§ **Instructions for the task**
Please repeat the listing exactly, starting at its first line and stopping after the line that contains "none -> tan plate I2:I3 level 1".

┌──

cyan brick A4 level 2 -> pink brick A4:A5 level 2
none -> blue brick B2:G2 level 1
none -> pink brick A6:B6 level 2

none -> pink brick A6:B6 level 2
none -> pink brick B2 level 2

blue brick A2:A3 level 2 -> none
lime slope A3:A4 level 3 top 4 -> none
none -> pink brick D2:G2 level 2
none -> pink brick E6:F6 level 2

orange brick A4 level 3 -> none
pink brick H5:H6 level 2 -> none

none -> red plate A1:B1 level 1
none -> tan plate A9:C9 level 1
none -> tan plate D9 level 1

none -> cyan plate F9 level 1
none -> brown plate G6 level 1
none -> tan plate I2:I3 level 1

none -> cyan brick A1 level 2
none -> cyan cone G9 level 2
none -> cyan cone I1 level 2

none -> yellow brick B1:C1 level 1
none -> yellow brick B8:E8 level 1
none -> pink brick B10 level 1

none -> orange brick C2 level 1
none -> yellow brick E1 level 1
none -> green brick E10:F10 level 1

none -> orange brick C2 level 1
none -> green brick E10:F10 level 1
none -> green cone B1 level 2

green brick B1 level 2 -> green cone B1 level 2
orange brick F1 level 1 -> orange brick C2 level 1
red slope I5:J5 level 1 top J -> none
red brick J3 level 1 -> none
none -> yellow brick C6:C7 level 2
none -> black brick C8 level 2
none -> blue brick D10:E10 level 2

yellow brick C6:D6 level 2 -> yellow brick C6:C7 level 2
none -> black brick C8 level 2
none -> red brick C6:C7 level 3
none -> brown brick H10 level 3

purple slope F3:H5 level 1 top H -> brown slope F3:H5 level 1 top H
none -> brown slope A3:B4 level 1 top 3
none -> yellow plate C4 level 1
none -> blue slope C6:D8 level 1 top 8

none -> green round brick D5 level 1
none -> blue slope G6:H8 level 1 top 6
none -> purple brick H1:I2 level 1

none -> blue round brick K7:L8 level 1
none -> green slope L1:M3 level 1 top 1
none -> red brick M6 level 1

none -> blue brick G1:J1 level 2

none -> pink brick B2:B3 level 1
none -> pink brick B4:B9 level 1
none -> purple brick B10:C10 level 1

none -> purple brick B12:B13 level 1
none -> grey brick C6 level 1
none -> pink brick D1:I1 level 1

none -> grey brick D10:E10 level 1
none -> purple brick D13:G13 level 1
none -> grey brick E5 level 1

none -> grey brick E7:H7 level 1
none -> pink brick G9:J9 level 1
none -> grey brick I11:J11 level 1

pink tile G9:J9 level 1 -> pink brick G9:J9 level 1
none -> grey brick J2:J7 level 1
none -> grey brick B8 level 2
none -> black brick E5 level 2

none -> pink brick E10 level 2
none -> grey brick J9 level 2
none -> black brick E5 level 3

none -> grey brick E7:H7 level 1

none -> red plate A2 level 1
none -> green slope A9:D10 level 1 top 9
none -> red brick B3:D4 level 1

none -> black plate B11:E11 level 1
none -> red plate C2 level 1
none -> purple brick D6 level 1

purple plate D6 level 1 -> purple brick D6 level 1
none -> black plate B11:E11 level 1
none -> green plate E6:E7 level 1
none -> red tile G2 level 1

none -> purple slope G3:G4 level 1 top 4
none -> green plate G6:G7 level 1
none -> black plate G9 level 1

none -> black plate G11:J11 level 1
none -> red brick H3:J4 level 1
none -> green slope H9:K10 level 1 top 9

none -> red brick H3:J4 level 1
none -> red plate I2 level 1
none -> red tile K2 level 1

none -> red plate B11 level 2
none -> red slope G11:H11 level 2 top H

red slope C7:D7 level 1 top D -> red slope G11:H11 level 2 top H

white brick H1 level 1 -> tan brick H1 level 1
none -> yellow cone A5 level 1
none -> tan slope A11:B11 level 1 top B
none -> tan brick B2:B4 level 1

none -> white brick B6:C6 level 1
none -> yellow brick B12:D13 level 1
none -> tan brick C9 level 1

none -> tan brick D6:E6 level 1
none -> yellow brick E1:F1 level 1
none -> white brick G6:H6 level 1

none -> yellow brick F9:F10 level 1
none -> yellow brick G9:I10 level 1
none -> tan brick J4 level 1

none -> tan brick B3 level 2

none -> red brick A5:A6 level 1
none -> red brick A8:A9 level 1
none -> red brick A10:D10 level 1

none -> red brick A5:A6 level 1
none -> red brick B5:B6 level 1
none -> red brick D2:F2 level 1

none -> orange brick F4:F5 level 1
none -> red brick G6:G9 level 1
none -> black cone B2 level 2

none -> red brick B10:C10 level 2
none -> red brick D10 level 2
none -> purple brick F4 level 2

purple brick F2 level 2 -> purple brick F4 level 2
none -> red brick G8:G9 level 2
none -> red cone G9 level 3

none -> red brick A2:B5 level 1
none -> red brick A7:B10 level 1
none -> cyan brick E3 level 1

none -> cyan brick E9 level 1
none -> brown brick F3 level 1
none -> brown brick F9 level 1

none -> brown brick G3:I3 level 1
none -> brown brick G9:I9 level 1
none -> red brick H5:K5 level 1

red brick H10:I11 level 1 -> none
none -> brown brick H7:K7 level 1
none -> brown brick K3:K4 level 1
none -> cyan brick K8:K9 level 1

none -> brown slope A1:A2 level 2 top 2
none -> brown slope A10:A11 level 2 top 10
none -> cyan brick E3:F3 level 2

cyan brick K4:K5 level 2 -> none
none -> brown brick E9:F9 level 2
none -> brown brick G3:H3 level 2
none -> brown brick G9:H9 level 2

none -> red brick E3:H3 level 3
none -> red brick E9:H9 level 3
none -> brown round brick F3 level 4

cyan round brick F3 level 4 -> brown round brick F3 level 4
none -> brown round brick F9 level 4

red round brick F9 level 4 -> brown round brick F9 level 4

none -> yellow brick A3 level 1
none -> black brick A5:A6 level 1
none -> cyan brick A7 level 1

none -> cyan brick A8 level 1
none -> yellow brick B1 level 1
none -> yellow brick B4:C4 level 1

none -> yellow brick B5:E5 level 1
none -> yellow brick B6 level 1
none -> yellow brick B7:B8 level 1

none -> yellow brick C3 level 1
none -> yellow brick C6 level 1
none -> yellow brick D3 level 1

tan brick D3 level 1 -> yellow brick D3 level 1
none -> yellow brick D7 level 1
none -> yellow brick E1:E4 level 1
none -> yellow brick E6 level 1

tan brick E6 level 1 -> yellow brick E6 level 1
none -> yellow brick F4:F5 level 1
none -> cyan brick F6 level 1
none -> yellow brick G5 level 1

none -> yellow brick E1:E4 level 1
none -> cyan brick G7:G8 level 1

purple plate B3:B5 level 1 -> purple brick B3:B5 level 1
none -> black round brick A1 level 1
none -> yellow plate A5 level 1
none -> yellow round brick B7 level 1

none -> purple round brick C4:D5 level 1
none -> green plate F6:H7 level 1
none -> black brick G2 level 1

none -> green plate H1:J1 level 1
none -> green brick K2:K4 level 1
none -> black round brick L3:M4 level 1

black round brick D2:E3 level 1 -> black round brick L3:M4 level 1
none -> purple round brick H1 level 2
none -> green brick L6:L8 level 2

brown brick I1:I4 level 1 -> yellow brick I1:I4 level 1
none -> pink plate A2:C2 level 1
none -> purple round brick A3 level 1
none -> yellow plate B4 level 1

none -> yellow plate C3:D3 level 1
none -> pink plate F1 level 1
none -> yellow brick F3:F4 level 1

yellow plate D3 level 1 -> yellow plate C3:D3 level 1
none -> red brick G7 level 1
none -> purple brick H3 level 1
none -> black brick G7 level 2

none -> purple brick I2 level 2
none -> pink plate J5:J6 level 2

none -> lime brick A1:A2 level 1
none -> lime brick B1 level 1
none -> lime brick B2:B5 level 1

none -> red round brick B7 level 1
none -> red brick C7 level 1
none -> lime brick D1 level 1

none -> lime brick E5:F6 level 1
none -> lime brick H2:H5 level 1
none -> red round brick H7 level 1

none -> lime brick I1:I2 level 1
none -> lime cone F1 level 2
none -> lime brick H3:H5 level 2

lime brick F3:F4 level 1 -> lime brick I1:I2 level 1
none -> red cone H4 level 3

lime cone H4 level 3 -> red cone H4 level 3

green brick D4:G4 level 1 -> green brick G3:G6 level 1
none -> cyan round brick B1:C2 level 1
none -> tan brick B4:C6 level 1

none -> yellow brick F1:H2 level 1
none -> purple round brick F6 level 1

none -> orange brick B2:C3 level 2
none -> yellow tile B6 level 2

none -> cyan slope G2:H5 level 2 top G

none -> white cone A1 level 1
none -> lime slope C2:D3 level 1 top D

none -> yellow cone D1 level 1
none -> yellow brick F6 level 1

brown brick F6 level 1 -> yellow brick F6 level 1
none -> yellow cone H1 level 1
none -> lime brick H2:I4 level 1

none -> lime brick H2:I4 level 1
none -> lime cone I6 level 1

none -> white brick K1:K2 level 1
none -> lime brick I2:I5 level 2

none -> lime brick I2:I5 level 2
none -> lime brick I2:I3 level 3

└──

§ **Written solution**
cyan brick A4 level 2 -> pink brick A4:A5 level 2
none -> blue brick B2:G2 level 1
none -> pink brick A6:B6 level 2

none -> pink brick A6:B6 level 2
none -> pink brick B2 level 2

blue brick A2:A3 level 2 -> none
lime slope A3:A4 level 3 top 4 -> none
none -> pink brick D2:G2 level 2
none -> pink brick E6:F6 level 2

orange brick A4 level 3 -> none
pink brick H5:H6 level 2 -> none

none -> red plate A1:B1 level 1
none -> tan plate A9:C9 level 1
none -> tan plate D9 level 1

none -> cyan plate F9 level 1
none -> brown plate G6 level 1
none -> tan plate I2:I3 level 1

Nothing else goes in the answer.